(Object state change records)
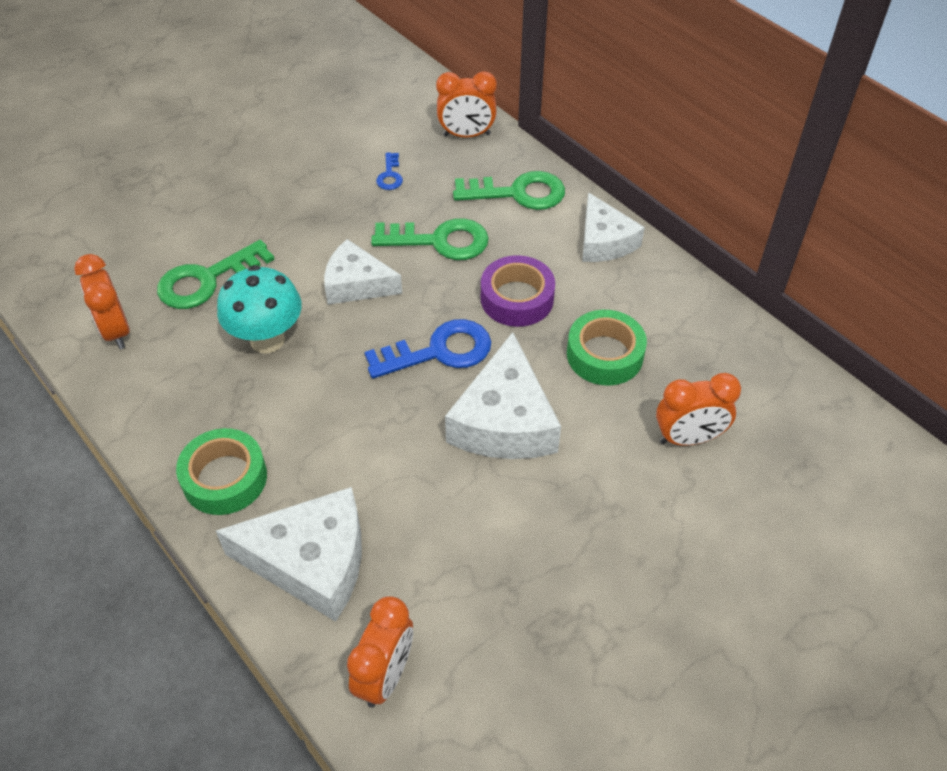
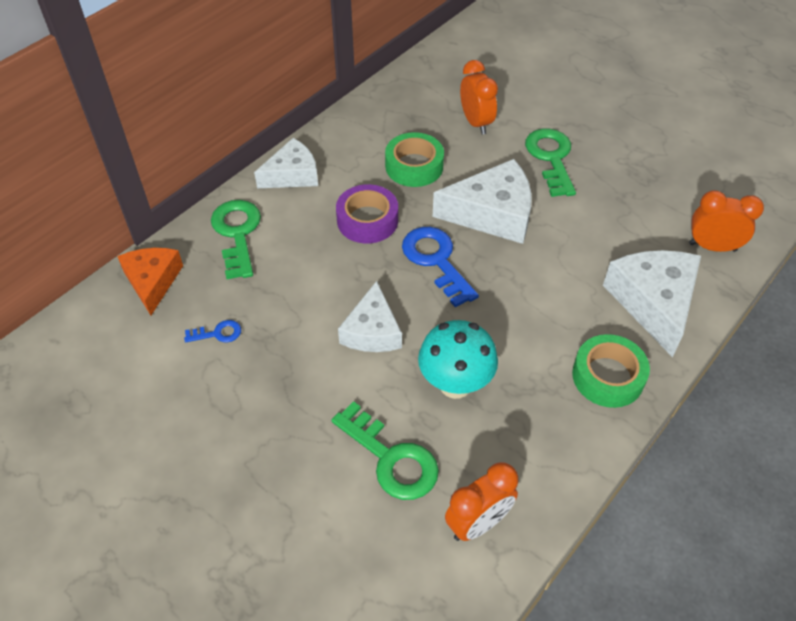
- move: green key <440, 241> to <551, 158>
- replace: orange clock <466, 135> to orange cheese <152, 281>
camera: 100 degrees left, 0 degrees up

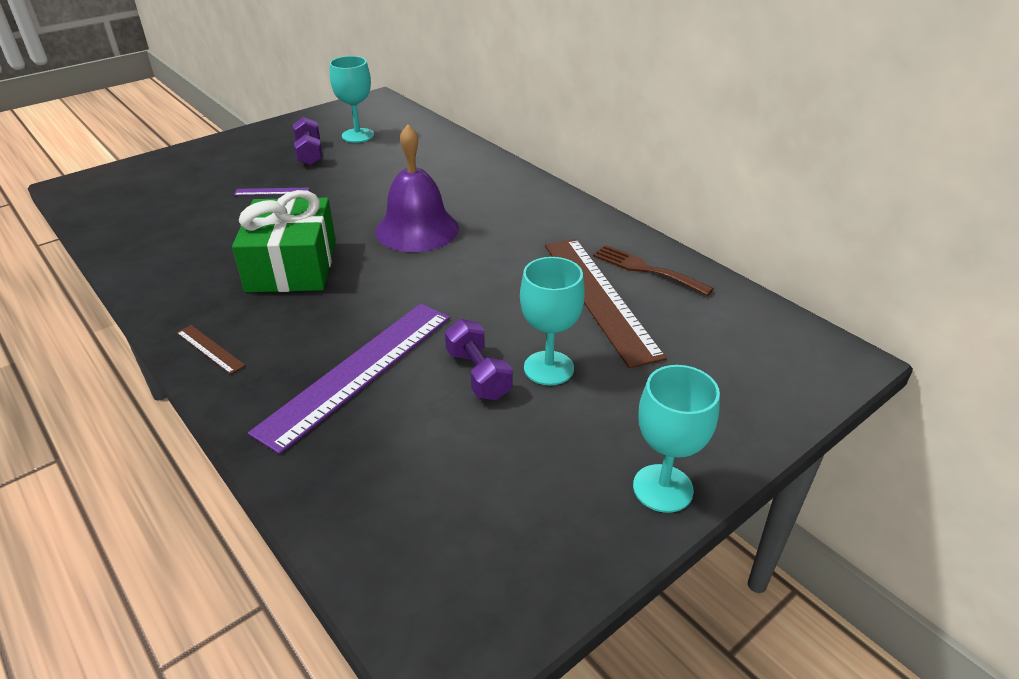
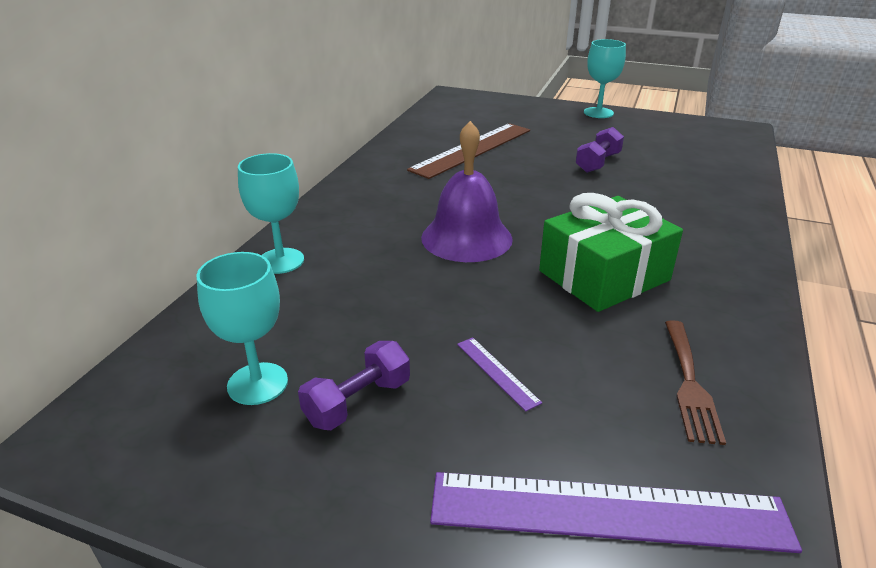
- delete: brown ruler <210, 349>
- move: purple ruler <358, 371> to <607, 511>
- move: turquoise goblet <548, 368> to <281, 261>
- move: brown fork <646, 269> to <690, 384>
camera: 120 degrees left, 5 degrees down

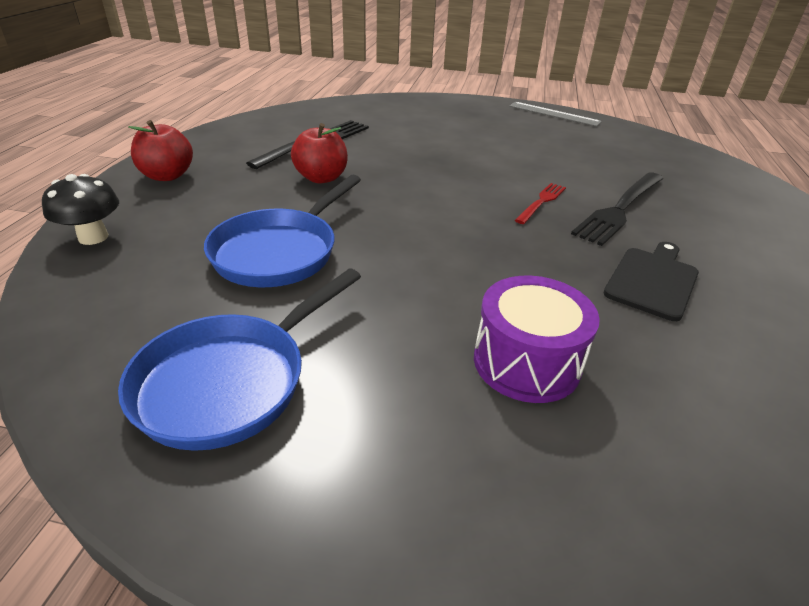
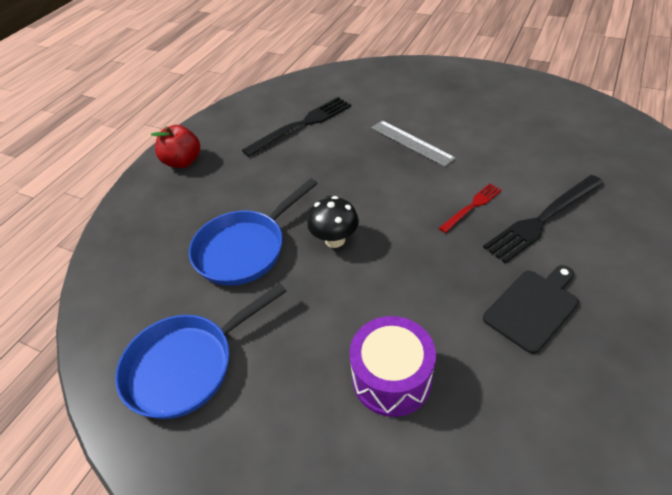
- move: black mushroom <93, 237> to <335, 240>
- delete: red apple <321, 178>
- move: grey ruler <554, 114> to <411, 142>
camera: 20 degrees right, 10 degrees up

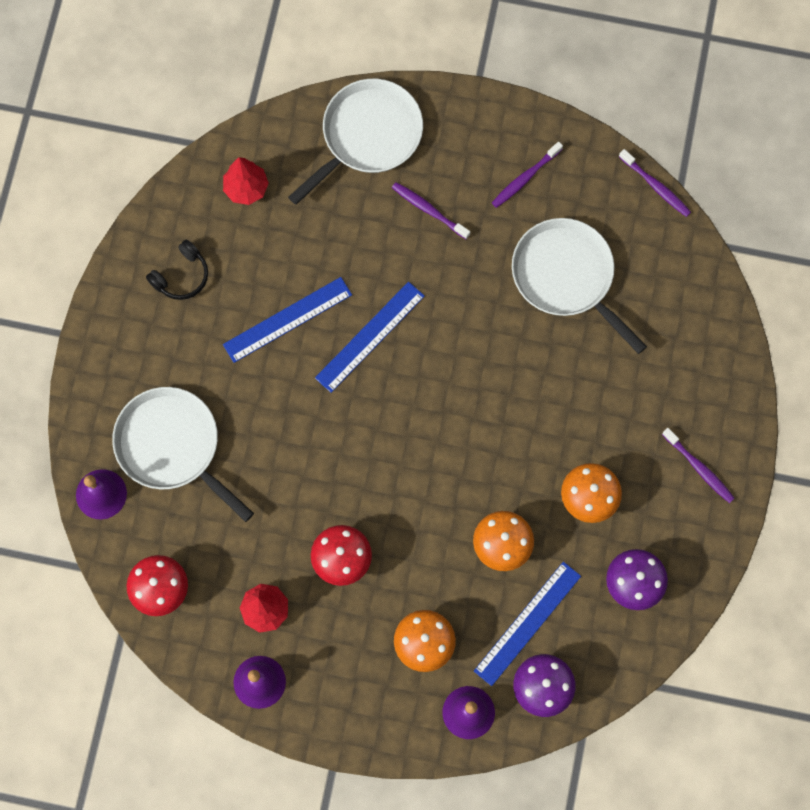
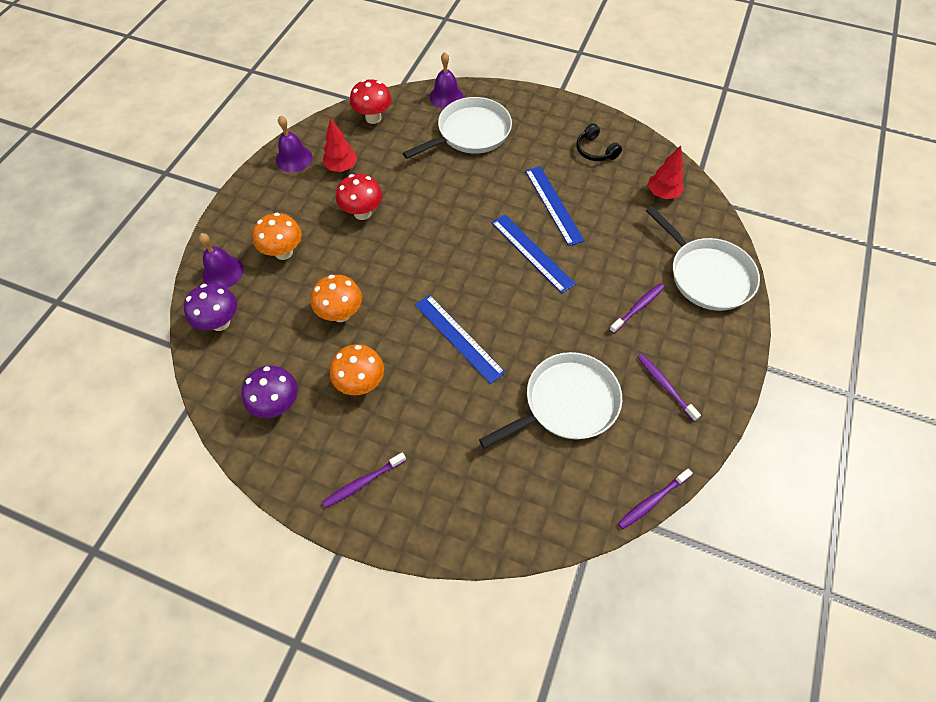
- move: blue ruler <527, 623> to <459, 337>
camera: 100 degrees right, 15 degrees down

Task directions.
Apart from the pictures, all of the data must be duplicated exactly as shown above.

Solved exercise.
- move: green key <440, 241> to <551, 158>
- replace: orange clock <466, 135> to orange cheese <152, 281>
camera: 100 degrees left, 0 degrees up

- delete: brown ruler <210, 349>
- move: purple ruler <358, 371> to <607, 511>
- move: turquoise goblet <548, 368> to <281, 261>
- move: brown fork <646, 269> to <690, 384>
camera: 120 degrees left, 5 degrees down

- move: black mushroom <93, 237> to <335, 240>
- delete: red apple <321, 178>
- move: grey ruler <554, 114> to <411, 142>
camera: 20 degrees right, 10 degrees up

- move: blue ruler <527, 623> to <459, 337>
camera: 100 degrees right, 15 degrees down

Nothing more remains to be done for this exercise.